→ **Supplied data**
- - - - - - -
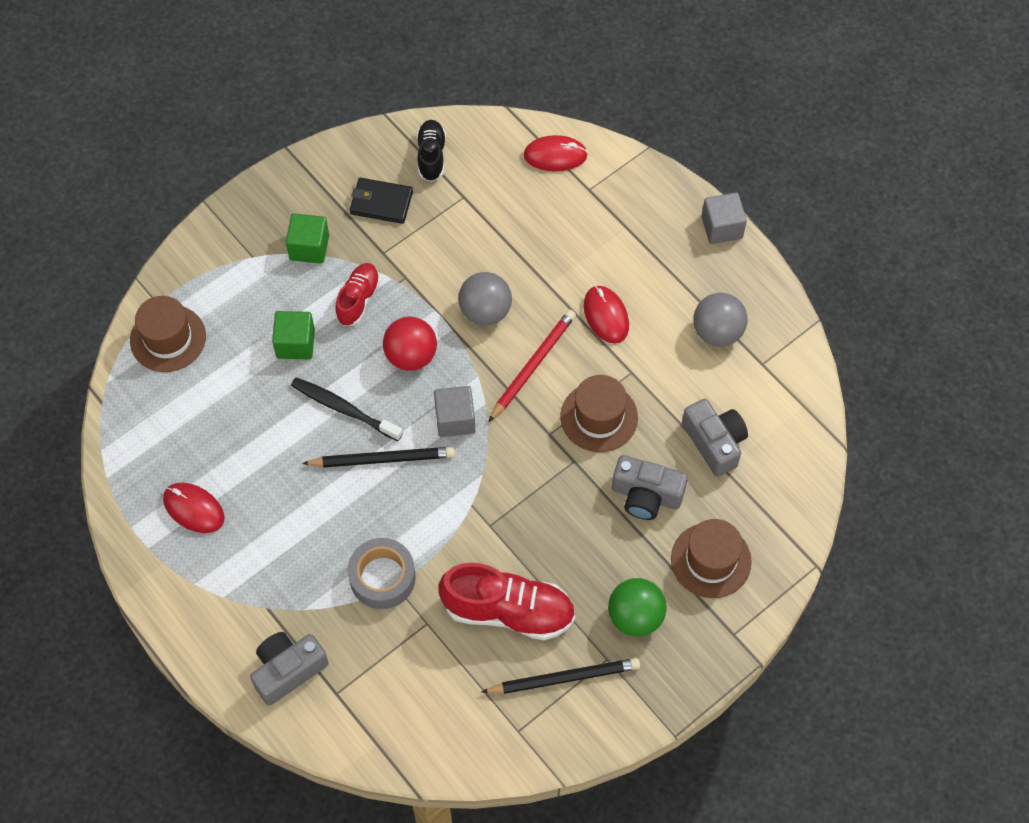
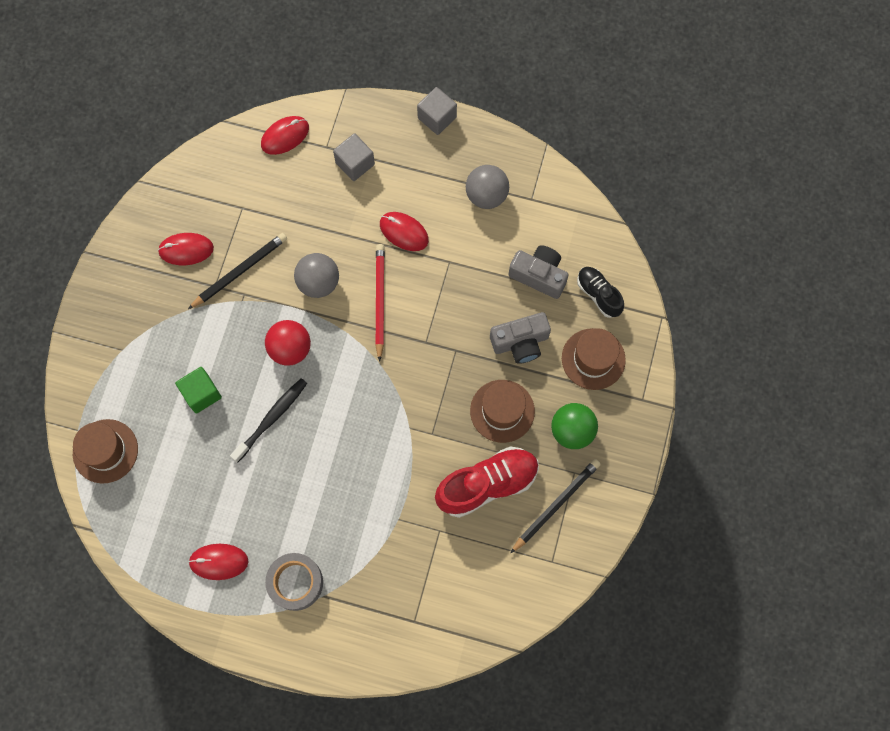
camera: 35 degrees left, 10 degrees up
(288, 670) = (370, 629): grey camera -> none
(309, 247) = (158, 316): green cube -> none
(344, 409) = (271, 418): black toothbrush -> black toothbrush turned 135 degrees clockwise
(358, 299) = (223, 332): red shoe -> none
(381, 203) = (186, 250): black wallet -> red mouse
(382, 459) = (325, 437): black pencil -> black pencil (240, 271)
(382, 577) = (386, 520): grey tape -> grey tape (295, 582)
(431, 156) = (197, 192): black shoe -> black shoe (598, 295)
(455, 419) = (354, 374): grey cube -> grey cube (355, 163)
(599, 417) = (450, 308): brown hat -> brown hat (502, 411)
- - - - - - -
→ **Work request**
For every line in the material above, note whether the word "grey" appears, then state the number of lines where it does and nothing else.

→ **Answer box**
3